>> START

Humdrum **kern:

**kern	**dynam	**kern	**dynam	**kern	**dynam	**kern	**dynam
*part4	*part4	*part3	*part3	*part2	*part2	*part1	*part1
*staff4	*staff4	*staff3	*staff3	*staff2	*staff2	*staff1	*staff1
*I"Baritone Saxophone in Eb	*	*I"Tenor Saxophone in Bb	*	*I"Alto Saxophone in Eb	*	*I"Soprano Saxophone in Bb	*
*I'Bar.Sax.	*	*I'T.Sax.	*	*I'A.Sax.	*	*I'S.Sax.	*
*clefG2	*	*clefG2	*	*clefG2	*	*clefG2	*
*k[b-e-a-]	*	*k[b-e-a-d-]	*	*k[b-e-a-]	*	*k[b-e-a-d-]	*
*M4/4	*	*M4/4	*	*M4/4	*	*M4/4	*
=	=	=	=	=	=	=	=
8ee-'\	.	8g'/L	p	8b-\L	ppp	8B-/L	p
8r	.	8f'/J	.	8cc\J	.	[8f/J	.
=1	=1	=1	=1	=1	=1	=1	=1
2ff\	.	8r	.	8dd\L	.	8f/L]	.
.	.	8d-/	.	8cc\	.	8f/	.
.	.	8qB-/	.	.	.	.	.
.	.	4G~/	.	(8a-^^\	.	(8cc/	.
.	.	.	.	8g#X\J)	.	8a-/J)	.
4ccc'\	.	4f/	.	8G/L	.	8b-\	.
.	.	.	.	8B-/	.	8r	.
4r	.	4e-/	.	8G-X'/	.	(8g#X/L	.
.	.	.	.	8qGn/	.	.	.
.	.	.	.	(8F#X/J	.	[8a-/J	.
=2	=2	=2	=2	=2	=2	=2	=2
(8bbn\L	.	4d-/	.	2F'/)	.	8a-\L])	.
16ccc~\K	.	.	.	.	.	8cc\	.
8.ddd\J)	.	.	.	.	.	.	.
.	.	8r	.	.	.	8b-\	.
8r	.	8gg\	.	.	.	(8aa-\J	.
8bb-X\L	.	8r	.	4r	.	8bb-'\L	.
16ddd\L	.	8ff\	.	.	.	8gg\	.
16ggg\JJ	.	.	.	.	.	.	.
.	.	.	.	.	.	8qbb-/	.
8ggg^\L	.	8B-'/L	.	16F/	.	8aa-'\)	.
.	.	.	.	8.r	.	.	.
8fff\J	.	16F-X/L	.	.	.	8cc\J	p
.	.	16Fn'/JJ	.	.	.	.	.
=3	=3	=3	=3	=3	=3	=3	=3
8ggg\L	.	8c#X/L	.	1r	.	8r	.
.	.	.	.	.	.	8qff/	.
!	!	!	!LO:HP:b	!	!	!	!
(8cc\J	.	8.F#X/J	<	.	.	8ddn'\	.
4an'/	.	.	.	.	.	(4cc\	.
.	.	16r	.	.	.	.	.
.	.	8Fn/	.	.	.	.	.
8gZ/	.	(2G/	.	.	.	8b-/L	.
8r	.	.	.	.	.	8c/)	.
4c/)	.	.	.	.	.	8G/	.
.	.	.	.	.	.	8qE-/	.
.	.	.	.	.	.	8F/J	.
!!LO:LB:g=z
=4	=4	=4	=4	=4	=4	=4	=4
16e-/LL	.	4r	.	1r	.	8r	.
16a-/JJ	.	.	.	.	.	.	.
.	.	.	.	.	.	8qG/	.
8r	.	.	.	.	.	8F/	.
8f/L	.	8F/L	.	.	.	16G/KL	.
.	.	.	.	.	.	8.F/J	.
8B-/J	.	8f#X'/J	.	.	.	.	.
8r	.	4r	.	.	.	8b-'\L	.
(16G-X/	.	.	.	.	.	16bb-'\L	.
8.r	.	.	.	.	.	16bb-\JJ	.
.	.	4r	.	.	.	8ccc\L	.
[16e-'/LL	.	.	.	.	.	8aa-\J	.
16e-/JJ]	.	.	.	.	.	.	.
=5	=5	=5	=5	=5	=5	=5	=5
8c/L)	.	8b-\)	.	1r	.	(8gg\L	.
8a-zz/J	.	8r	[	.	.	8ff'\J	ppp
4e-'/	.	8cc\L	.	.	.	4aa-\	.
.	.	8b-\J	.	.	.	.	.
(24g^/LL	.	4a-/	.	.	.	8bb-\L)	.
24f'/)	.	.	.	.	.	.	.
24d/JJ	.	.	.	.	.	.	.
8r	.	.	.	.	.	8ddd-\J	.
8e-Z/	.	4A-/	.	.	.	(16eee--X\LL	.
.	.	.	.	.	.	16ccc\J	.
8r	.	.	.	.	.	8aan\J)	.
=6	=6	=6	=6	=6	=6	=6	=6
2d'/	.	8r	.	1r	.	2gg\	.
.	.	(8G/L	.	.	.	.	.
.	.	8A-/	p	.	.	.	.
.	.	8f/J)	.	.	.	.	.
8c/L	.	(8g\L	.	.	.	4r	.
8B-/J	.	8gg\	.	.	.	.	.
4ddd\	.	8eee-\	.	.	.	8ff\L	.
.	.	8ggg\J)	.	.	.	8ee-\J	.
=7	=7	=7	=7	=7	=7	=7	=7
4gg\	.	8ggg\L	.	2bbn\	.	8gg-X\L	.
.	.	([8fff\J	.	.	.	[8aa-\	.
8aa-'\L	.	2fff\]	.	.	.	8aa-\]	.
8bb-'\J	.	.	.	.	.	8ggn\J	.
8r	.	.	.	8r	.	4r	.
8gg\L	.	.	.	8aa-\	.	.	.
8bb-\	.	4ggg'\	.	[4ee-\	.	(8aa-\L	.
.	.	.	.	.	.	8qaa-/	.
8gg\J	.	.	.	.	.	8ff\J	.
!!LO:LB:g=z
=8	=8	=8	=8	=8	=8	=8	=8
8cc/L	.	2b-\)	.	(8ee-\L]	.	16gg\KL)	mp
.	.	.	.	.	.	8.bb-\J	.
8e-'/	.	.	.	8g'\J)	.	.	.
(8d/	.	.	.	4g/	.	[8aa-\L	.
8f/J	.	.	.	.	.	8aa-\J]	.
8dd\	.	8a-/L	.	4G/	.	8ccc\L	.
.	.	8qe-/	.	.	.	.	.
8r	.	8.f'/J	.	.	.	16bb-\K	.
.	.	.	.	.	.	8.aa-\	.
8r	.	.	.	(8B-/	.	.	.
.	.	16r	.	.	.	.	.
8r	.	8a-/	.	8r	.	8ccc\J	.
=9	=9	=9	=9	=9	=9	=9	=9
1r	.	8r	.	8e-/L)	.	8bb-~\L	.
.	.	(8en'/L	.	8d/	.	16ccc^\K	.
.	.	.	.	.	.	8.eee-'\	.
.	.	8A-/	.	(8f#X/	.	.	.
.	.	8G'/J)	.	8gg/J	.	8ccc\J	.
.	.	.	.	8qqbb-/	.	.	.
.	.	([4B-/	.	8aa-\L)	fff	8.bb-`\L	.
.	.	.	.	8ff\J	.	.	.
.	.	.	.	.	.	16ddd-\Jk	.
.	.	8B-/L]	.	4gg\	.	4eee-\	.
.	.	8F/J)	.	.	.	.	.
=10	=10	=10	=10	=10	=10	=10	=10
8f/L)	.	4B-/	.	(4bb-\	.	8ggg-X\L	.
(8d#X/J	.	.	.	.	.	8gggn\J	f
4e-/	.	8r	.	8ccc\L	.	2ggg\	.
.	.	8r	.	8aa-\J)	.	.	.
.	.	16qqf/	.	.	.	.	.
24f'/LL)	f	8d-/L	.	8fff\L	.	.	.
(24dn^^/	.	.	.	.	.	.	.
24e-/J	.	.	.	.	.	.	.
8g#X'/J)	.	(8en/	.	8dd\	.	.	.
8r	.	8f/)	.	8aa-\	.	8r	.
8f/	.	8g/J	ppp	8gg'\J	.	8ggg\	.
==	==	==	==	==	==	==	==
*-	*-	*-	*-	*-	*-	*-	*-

>> END

▶ _Task instructions_: Give only the number of lines in the material above that contain the string "kern".

▶ _Result_: 2